[start ENTRIES]

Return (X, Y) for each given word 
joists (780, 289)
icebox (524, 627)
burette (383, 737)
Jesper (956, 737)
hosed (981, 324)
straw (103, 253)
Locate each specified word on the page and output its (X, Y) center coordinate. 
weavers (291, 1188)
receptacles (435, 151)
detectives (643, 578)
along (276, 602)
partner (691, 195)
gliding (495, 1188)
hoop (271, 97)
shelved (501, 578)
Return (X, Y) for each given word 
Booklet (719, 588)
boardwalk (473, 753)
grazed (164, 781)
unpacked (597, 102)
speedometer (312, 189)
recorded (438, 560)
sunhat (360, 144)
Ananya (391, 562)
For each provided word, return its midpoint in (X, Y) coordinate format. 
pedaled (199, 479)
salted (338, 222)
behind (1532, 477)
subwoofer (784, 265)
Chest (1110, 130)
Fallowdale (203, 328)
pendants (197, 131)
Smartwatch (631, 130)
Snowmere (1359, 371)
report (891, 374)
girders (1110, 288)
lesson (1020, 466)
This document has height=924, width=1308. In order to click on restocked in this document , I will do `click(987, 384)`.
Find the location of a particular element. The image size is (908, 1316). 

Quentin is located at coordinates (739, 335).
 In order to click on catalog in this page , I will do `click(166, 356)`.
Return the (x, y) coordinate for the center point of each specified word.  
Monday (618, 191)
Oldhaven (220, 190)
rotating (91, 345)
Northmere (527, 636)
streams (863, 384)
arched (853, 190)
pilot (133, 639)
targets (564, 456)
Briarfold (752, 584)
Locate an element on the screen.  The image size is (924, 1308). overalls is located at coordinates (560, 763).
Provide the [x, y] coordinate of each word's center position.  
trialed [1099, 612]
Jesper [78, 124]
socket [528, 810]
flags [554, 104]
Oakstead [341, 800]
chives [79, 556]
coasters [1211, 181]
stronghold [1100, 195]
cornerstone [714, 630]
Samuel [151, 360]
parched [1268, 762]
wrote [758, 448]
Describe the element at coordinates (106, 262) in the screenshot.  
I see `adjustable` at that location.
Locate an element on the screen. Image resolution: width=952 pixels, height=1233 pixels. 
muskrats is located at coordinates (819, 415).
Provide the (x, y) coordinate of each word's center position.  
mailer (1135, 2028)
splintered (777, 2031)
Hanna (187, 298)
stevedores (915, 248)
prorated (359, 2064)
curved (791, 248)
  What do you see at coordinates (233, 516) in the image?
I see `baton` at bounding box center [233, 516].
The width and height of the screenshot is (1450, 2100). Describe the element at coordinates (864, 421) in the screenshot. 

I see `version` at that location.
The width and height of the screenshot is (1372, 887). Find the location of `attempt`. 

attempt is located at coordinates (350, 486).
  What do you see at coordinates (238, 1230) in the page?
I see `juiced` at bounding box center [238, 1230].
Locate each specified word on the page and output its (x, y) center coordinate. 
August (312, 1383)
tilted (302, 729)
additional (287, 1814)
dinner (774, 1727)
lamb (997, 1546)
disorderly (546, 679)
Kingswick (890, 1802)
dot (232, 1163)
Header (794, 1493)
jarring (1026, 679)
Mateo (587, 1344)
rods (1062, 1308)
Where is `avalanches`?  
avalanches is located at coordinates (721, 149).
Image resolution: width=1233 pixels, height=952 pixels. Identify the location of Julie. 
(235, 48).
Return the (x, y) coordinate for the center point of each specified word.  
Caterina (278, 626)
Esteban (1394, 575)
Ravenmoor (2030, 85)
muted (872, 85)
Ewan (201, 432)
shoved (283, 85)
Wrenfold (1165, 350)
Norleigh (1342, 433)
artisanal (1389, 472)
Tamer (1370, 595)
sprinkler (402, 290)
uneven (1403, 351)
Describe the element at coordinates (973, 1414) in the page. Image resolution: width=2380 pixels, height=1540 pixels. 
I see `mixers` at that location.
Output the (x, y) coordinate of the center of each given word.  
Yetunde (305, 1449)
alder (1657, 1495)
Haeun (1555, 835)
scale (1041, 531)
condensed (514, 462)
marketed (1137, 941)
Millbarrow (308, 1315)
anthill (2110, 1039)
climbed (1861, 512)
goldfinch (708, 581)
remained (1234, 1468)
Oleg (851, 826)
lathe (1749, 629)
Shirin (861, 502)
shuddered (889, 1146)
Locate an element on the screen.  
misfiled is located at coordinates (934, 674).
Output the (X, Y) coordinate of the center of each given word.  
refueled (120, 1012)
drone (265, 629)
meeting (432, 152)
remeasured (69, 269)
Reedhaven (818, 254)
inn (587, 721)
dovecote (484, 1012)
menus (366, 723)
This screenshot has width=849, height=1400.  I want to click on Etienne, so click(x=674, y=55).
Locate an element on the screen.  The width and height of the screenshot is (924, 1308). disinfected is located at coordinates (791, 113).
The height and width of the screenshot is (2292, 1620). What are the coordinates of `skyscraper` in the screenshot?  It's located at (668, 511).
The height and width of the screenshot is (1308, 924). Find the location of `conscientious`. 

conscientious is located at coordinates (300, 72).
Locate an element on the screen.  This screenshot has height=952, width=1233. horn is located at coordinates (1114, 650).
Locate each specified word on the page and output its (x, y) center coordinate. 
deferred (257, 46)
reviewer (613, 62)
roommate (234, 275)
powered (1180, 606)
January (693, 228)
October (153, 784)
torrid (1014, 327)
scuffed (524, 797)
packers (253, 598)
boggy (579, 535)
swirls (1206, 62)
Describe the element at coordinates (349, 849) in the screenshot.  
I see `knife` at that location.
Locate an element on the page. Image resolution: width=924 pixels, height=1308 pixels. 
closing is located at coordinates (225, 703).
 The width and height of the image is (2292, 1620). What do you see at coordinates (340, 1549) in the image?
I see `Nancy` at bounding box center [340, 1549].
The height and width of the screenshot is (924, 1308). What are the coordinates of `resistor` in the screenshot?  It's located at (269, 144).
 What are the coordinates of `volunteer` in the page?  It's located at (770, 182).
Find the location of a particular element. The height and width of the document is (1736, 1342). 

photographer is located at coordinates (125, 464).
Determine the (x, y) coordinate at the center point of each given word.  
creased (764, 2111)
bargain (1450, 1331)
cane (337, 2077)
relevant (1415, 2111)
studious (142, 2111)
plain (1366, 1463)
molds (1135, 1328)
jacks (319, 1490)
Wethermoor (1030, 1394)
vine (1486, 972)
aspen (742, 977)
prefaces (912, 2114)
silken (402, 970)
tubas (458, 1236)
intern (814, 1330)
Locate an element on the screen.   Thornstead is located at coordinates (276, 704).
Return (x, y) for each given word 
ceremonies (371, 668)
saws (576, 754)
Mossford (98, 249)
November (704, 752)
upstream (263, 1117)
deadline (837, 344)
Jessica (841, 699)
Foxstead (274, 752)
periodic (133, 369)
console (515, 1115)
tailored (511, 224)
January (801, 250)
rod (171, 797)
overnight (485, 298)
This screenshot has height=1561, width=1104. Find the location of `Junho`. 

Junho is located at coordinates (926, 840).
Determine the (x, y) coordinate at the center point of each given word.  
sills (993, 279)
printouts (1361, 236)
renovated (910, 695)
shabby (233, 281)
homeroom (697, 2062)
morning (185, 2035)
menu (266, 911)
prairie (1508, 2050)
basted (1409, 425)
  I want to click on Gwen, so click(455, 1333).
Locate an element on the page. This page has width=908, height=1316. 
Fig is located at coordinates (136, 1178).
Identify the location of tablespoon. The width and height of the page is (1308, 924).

[end ENTRIES]

• TASK TO CARRY OUT: Reproduce every row above character for character, changing nothing.

• WRITTEN SOLUTION:
Return (X, Y) for each given word 
joists (780, 289)
icebox (524, 627)
burette (383, 737)
Jesper (956, 737)
hosed (981, 324)
straw (103, 253)
Locate each specified word on the page and output its (X, Y) center coordinate. 
weavers (291, 1188)
receptacles (435, 151)
detectives (643, 578)
along (276, 602)
partner (691, 195)
gliding (495, 1188)
hoop (271, 97)
shelved (501, 578)
Return (X, Y) for each given word 
Booklet (719, 588)
boardwalk (473, 753)
grazed (164, 781)
unpacked (597, 102)
speedometer (312, 189)
recorded (438, 560)
sunhat (360, 144)
Ananya (391, 562)
For each provided word, return its midpoint in (X, Y) coordinate format. 
pedaled (199, 479)
salted (338, 222)
behind (1532, 477)
subwoofer (784, 265)
Chest (1110, 130)
Fallowdale (203, 328)
pendants (197, 131)
Smartwatch (631, 130)
Snowmere (1359, 371)
report (891, 374)
girders (1110, 288)
lesson (1020, 466)
This document has height=924, width=1308. In order to click on restocked in this document , I will do `click(987, 384)`.
Find the location of a particular element. The image size is (908, 1316). 

Quentin is located at coordinates (739, 335).
 In order to click on catalog in this page , I will do `click(166, 356)`.
Return the (x, y) coordinate for the center point of each specified word.  
Monday (618, 191)
Oldhaven (220, 190)
rotating (91, 345)
Northmere (527, 636)
streams (863, 384)
arched (853, 190)
pilot (133, 639)
targets (564, 456)
Briarfold (752, 584)
Locate an element on the screen.  The image size is (924, 1308). overalls is located at coordinates (560, 763).
Provide the [x, y] coordinate of each word's center position.  
trialed [1099, 612]
Jesper [78, 124]
socket [528, 810]
flags [554, 104]
Oakstead [341, 800]
chives [79, 556]
coasters [1211, 181]
stronghold [1100, 195]
cornerstone [714, 630]
Samuel [151, 360]
parched [1268, 762]
wrote [758, 448]
Describe the element at coordinates (106, 262) in the screenshot.  
I see `adjustable` at that location.
Locate an element on the screen. Image resolution: width=952 pixels, height=1233 pixels. 
muskrats is located at coordinates (819, 415).
Provide the (x, y) coordinate of each word's center position.  
mailer (1135, 2028)
splintered (777, 2031)
Hanna (187, 298)
stevedores (915, 248)
prorated (359, 2064)
curved (791, 248)
  What do you see at coordinates (233, 516) in the image?
I see `baton` at bounding box center [233, 516].
The width and height of the screenshot is (1450, 2100). Describe the element at coordinates (864, 421) in the screenshot. 

I see `version` at that location.
The width and height of the screenshot is (1372, 887). Find the location of `attempt`. 

attempt is located at coordinates (350, 486).
  What do you see at coordinates (238, 1230) in the page?
I see `juiced` at bounding box center [238, 1230].
Locate each specified word on the page and output its (x, y) center coordinate. 
August (312, 1383)
tilted (302, 729)
additional (287, 1814)
dinner (774, 1727)
lamb (997, 1546)
disorderly (546, 679)
Kingswick (890, 1802)
dot (232, 1163)
Header (794, 1493)
jarring (1026, 679)
Mateo (587, 1344)
rods (1062, 1308)
Where is `avalanches`?  
avalanches is located at coordinates (721, 149).
Image resolution: width=1233 pixels, height=952 pixels. Identify the location of Julie. 
(235, 48).
Return the (x, y) coordinate for the center point of each specified word.  
Caterina (278, 626)
Esteban (1394, 575)
Ravenmoor (2030, 85)
muted (872, 85)
Ewan (201, 432)
shoved (283, 85)
Wrenfold (1165, 350)
Norleigh (1342, 433)
artisanal (1389, 472)
Tamer (1370, 595)
sprinkler (402, 290)
uneven (1403, 351)
Describe the element at coordinates (973, 1414) in the page. Image resolution: width=2380 pixels, height=1540 pixels. 
I see `mixers` at that location.
Output the (x, y) coordinate of the center of each given word.  
Yetunde (305, 1449)
alder (1657, 1495)
Haeun (1555, 835)
scale (1041, 531)
condensed (514, 462)
marketed (1137, 941)
Millbarrow (308, 1315)
anthill (2110, 1039)
climbed (1861, 512)
goldfinch (708, 581)
remained (1234, 1468)
Oleg (851, 826)
lathe (1749, 629)
Shirin (861, 502)
shuddered (889, 1146)
Locate an element on the screen.  
misfiled is located at coordinates (934, 674).
Output the (X, Y) coordinate of the center of each given word.  
refueled (120, 1012)
drone (265, 629)
meeting (432, 152)
remeasured (69, 269)
Reedhaven (818, 254)
inn (587, 721)
dovecote (484, 1012)
menus (366, 723)
This screenshot has width=849, height=1400.  I want to click on Etienne, so click(x=674, y=55).
Locate an element on the screen.  The width and height of the screenshot is (924, 1308). disinfected is located at coordinates (791, 113).
The height and width of the screenshot is (2292, 1620). What are the coordinates of `skyscraper` in the screenshot?  It's located at (668, 511).
The height and width of the screenshot is (1308, 924). Find the location of `conscientious`. 

conscientious is located at coordinates (300, 72).
Locate an element on the screen.  This screenshot has height=952, width=1233. horn is located at coordinates (1114, 650).
Locate each specified word on the page and output its (x, y) center coordinate. 
deferred (257, 46)
reviewer (613, 62)
roommate (234, 275)
powered (1180, 606)
January (693, 228)
October (153, 784)
torrid (1014, 327)
scuffed (524, 797)
packers (253, 598)
boggy (579, 535)
swirls (1206, 62)
Describe the element at coordinates (349, 849) in the screenshot.  
I see `knife` at that location.
Locate an element on the page. Image resolution: width=924 pixels, height=1308 pixels. 
closing is located at coordinates (225, 703).
 The width and height of the image is (2292, 1620). What do you see at coordinates (340, 1549) in the image?
I see `Nancy` at bounding box center [340, 1549].
The height and width of the screenshot is (924, 1308). What are the coordinates of `resistor` in the screenshot?  It's located at (269, 144).
 What are the coordinates of `volunteer` in the page?  It's located at (770, 182).
Find the location of a particular element. The height and width of the document is (1736, 1342). 

photographer is located at coordinates (125, 464).
Determine the (x, y) coordinate at the center point of each given word.  
creased (764, 2111)
bargain (1450, 1331)
cane (337, 2077)
relevant (1415, 2111)
studious (142, 2111)
plain (1366, 1463)
molds (1135, 1328)
jacks (319, 1490)
Wethermoor (1030, 1394)
vine (1486, 972)
aspen (742, 977)
prefaces (912, 2114)
silken (402, 970)
tubas (458, 1236)
intern (814, 1330)
Locate an element on the screen.   Thornstead is located at coordinates (276, 704).
Return (x, y) for each given word 
ceremonies (371, 668)
saws (576, 754)
Mossford (98, 249)
November (704, 752)
upstream (263, 1117)
deadline (837, 344)
Jessica (841, 699)
Foxstead (274, 752)
periodic (133, 369)
console (515, 1115)
tailored (511, 224)
January (801, 250)
rod (171, 797)
overnight (485, 298)
This screenshot has height=1561, width=1104. Find the location of `Junho`. 

Junho is located at coordinates (926, 840).
Determine the (x, y) coordinate at the center point of each given word.  
sills (993, 279)
printouts (1361, 236)
renovated (910, 695)
shabby (233, 281)
homeroom (697, 2062)
morning (185, 2035)
menu (266, 911)
prairie (1508, 2050)
basted (1409, 425)
  I want to click on Gwen, so click(455, 1333).
Locate an element on the page. This page has width=908, height=1316. 
Fig is located at coordinates (136, 1178).
Identify the location of tablespoon. The width and height of the page is (1308, 924).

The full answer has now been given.